WHAT YOU HAVE TO DO: Nothing but the lines below between the line holding "camera: 20 degrees left, 25 degrees down" and the line holding "(921, 412) = (924, 259): red", inclusive, should appear in the answer, each set down exactly.

DATA FOR THIS EXERCISE START

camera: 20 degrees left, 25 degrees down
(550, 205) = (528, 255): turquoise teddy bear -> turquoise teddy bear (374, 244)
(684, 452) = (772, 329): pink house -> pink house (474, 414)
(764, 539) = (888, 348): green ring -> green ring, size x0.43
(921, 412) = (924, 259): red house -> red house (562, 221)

DATA FOR THIS EXERCISE END
DATA FOR THIS EXERCISE START

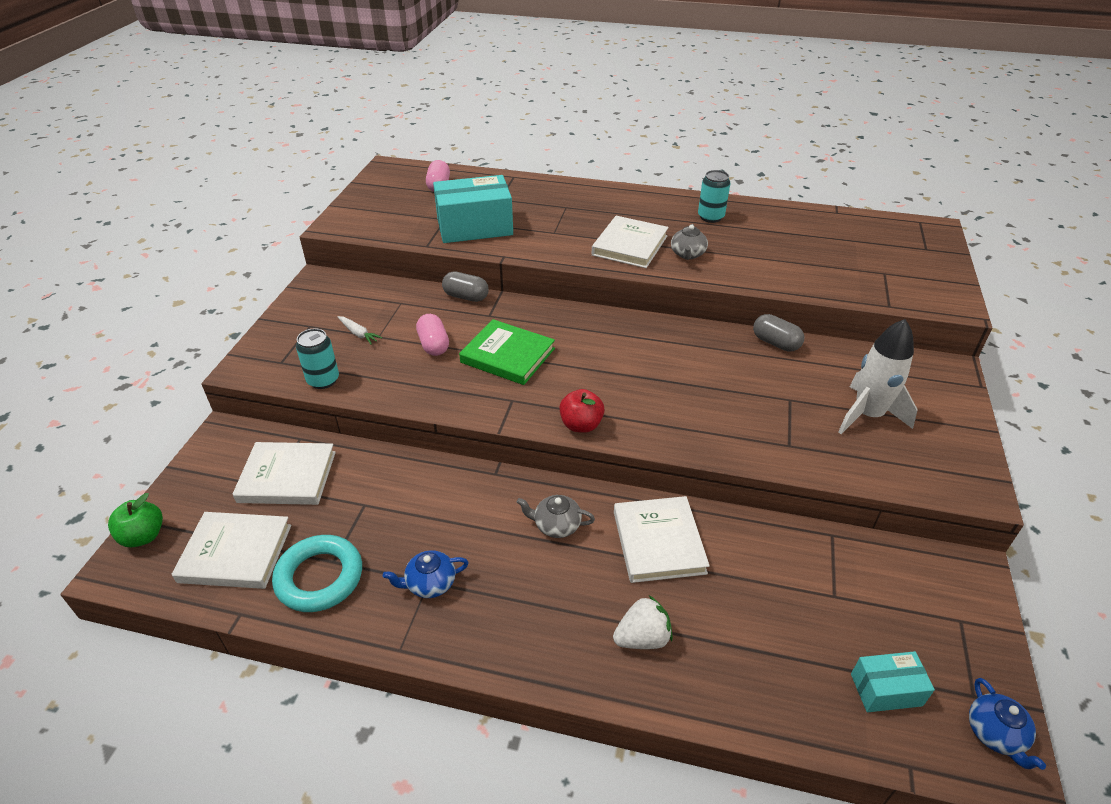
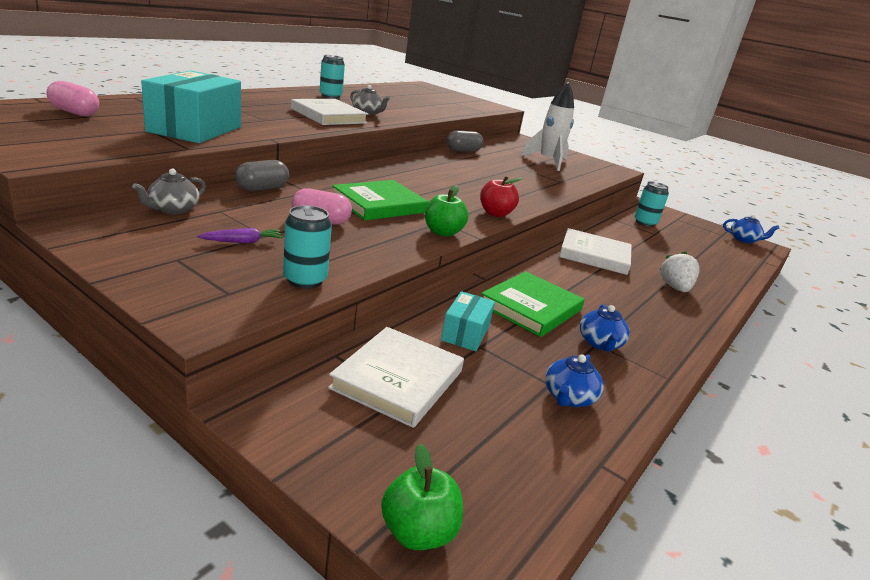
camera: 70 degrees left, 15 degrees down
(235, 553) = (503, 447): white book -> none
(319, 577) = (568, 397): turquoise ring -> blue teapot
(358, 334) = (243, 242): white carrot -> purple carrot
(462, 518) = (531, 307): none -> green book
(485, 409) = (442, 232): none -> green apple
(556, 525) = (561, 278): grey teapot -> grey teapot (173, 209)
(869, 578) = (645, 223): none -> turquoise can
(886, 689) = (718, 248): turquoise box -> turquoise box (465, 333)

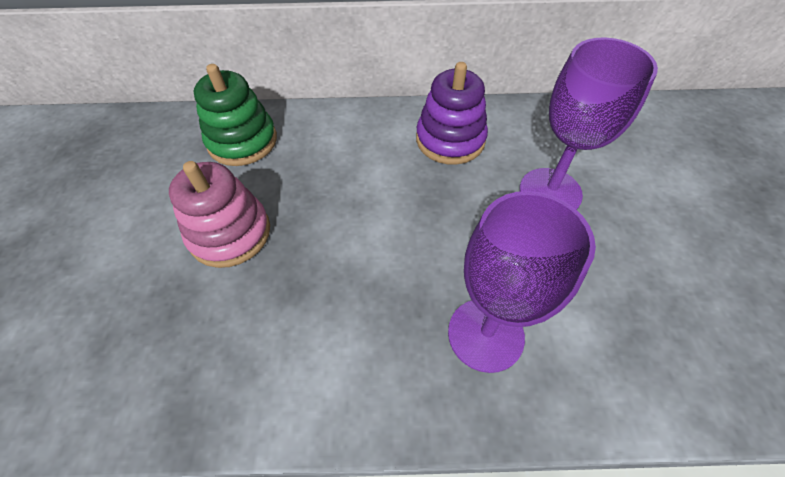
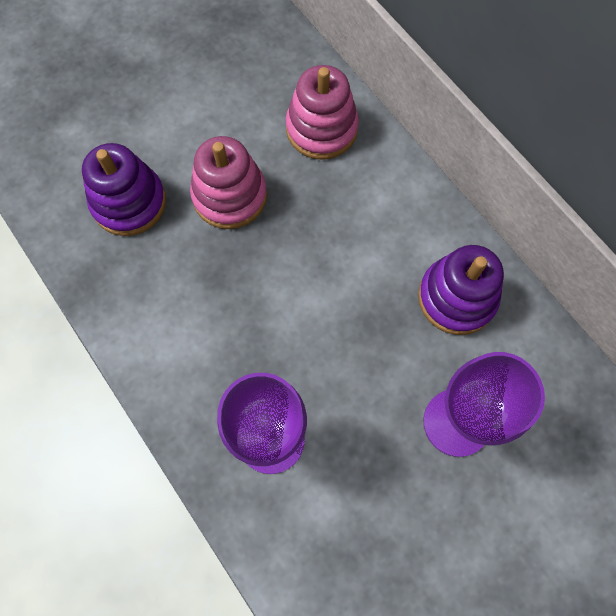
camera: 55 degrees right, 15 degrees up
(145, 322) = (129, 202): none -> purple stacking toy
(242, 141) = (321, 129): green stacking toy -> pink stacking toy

DATA FOR THIS EXERCISE END

ANSWER SECTION:
camera: 20 degrees left, 25 degrees down
(550, 205) = (528, 255): turquoise teddy bear -> turquoise teddy bear (374, 244)
(684, 452) = (772, 329): pink house -> pink house (474, 414)
(764, 539) = (888, 348): green ring -> green ring, size x0.43
(921, 412) = (924, 259): red house -> red house (562, 221)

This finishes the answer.